◆ Problem: From the line with "red gift: 2 -> 4" through the final line of the entries below, write out each line exactly and nothing else.

---+---

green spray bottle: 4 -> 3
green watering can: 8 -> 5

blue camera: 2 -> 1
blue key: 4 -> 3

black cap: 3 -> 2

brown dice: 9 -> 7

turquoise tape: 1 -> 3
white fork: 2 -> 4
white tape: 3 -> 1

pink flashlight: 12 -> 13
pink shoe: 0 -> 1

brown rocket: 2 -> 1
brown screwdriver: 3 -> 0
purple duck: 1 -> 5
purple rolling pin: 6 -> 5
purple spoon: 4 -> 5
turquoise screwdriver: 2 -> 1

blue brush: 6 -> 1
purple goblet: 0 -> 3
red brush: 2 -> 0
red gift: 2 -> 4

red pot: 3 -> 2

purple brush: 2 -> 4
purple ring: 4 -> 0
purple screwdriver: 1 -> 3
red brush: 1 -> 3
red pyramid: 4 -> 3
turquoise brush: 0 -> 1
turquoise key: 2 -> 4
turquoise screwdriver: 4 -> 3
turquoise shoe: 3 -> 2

---+---

◆ Task output:
red gift: 2 -> 4

red pot: 3 -> 2

purple brush: 2 -> 4
purple ring: 4 -> 0
purple screwdriver: 1 -> 3
red brush: 1 -> 3
red pyramid: 4 -> 3
turquoise brush: 0 -> 1
turquoise key: 2 -> 4
turquoise screwdriver: 4 -> 3
turquoise shoe: 3 -> 2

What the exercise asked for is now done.